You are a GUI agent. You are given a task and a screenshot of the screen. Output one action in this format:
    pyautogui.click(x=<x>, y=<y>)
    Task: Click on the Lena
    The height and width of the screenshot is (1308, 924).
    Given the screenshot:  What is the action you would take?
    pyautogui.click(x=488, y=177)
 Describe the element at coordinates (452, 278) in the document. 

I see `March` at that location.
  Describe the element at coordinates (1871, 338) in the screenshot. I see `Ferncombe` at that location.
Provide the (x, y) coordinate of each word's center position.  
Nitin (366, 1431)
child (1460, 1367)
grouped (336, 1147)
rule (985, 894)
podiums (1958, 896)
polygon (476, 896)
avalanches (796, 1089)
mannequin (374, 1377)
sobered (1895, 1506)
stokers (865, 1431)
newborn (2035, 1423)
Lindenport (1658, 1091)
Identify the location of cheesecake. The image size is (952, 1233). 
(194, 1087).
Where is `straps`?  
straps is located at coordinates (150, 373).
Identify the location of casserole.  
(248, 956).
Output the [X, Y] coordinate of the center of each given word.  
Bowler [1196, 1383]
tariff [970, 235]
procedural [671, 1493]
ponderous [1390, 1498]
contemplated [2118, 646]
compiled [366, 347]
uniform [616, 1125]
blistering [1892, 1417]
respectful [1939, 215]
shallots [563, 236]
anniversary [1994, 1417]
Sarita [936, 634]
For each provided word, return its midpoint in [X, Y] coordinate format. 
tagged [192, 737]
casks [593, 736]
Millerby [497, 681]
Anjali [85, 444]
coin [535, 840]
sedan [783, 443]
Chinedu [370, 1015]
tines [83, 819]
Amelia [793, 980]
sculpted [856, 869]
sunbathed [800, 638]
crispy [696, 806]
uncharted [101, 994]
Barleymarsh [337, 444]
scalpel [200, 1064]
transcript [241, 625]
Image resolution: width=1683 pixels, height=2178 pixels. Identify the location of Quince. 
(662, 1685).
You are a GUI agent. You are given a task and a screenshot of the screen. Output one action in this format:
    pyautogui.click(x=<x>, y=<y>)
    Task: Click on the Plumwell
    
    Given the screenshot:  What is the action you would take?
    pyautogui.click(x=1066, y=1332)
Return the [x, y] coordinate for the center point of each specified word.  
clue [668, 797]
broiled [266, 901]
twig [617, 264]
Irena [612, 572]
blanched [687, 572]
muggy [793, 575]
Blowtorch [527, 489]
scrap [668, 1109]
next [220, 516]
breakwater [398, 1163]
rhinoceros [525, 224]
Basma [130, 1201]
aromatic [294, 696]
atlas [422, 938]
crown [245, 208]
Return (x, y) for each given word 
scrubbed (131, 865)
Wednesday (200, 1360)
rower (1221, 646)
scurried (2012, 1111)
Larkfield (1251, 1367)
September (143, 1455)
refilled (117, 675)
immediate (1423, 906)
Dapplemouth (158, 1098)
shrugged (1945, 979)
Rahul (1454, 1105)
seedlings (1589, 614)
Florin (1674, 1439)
****************************************
WHAT IS BEING ASKED –
Update the lines from the one holding "child (1460, 1367)" through the one holding "(194, 1087).", inclusive, so that "podiums" becomes "pedestals" and nothing else changes. Return only those lines.

WORKED ANSWER –
child (1460, 1367)
grouped (336, 1147)
rule (985, 894)
pedestals (1958, 896)
polygon (476, 896)
avalanches (796, 1089)
mannequin (374, 1377)
sobered (1895, 1506)
stokers (865, 1431)
newborn (2035, 1423)
Lindenport (1658, 1091)
Identify the location of cheesecake. The image size is (952, 1233). 
(194, 1087).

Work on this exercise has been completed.